▶ _Aim of the exercise_: Edit the lines below so that "top-left" becomes "upper-left", leaving everything else unchanged.

___ Extracted entries

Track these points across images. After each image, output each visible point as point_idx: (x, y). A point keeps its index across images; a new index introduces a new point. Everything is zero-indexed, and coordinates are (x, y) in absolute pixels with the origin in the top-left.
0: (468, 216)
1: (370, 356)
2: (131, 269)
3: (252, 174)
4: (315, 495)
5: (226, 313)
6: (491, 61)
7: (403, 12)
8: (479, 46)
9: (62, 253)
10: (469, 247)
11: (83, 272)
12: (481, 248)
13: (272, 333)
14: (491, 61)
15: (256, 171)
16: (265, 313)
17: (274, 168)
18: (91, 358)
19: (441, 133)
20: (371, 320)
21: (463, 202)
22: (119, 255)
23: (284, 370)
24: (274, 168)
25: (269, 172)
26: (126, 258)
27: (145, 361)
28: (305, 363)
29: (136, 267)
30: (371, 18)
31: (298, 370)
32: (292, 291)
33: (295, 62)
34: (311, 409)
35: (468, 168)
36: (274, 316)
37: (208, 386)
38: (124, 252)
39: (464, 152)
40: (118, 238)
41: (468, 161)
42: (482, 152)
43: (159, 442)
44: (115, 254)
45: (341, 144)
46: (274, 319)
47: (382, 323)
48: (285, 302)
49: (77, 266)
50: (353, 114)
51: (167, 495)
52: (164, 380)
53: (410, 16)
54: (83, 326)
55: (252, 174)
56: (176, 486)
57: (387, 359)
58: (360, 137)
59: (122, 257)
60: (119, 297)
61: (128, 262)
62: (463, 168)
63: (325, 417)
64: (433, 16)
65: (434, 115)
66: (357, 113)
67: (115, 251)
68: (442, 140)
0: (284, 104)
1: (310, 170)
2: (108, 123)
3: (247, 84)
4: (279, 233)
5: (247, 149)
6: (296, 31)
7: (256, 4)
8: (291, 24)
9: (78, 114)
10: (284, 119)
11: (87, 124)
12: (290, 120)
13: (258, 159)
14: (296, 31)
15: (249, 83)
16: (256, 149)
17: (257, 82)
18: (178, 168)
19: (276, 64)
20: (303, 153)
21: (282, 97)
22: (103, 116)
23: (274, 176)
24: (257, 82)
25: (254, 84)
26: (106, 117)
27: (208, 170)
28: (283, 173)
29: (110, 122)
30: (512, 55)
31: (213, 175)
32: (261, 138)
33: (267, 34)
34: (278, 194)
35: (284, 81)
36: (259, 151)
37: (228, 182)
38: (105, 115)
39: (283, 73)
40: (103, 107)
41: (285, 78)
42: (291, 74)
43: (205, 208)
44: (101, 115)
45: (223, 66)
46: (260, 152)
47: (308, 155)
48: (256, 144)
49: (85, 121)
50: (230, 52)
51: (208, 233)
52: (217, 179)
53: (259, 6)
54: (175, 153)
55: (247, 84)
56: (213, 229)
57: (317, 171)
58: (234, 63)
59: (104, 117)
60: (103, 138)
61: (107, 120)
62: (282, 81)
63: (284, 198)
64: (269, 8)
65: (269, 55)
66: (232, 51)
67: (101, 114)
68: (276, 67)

______

▶ _Correct output_:
Track these points across images. After each image, output each visible point as point_idx: (x, y). A point keeps its index across images; a new index introduces a new point. Everything is zero-indexed, and coordinates are (x, y) in absolute pixels with the origin in the upper-left.
0: (468, 216)
1: (370, 356)
2: (131, 269)
3: (252, 174)
4: (315, 495)
5: (226, 313)
6: (491, 61)
7: (403, 12)
8: (479, 46)
9: (62, 253)
10: (469, 247)
11: (83, 272)
12: (481, 248)
13: (272, 333)
14: (491, 61)
15: (256, 171)
16: (265, 313)
17: (274, 168)
18: (91, 358)
19: (441, 133)
20: (371, 320)
21: (463, 202)
22: (119, 255)
23: (284, 370)
24: (274, 168)
25: (269, 172)
26: (126, 258)
27: (145, 361)
28: (305, 363)
29: (136, 267)
30: (371, 18)
31: (298, 370)
32: (292, 291)
33: (295, 62)
34: (311, 409)
35: (468, 168)
36: (274, 316)
37: (208, 386)
38: (124, 252)
39: (464, 152)
40: (118, 238)
41: (468, 161)
42: (482, 152)
43: (159, 442)
44: (115, 254)
45: (341, 144)
46: (274, 319)
47: (382, 323)
48: (285, 302)
49: (77, 266)
50: (353, 114)
51: (167, 495)
52: (164, 380)
53: (410, 16)
54: (83, 326)
55: (252, 174)
56: (176, 486)
57: (387, 359)
58: (360, 137)
59: (122, 257)
60: (119, 297)
61: (128, 262)
62: (463, 168)
63: (325, 417)
64: (433, 16)
65: (434, 115)
66: (357, 113)
67: (115, 251)
68: (442, 140)
0: (284, 104)
1: (310, 170)
2: (108, 123)
3: (247, 84)
4: (279, 233)
5: (247, 149)
6: (296, 31)
7: (256, 4)
8: (291, 24)
9: (78, 114)
10: (284, 119)
11: (87, 124)
12: (290, 120)
13: (258, 159)
14: (296, 31)
15: (249, 83)
16: (256, 149)
17: (257, 82)
18: (178, 168)
19: (276, 64)
20: (303, 153)
21: (282, 97)
22: (103, 116)
23: (274, 176)
24: (257, 82)
25: (254, 84)
26: (106, 117)
27: (208, 170)
28: (283, 173)
29: (110, 122)
30: (512, 55)
31: (213, 175)
32: (261, 138)
33: (267, 34)
34: (278, 194)
35: (284, 81)
36: (259, 151)
37: (228, 182)
38: (105, 115)
39: (283, 73)
40: (103, 107)
41: (285, 78)
42: (291, 74)
43: (205, 208)
44: (101, 115)
45: (223, 66)
46: (260, 152)
47: (308, 155)
48: (256, 144)
49: (85, 121)
50: (230, 52)
51: (208, 233)
52: (217, 179)
53: (259, 6)
54: (175, 153)
55: (247, 84)
56: (213, 229)
57: (317, 171)
58: (234, 63)
59: (104, 117)
60: (103, 138)
61: (107, 120)
62: (282, 81)
63: (284, 198)
64: (269, 8)
65: (269, 55)
66: (232, 51)
67: (101, 114)
68: (276, 67)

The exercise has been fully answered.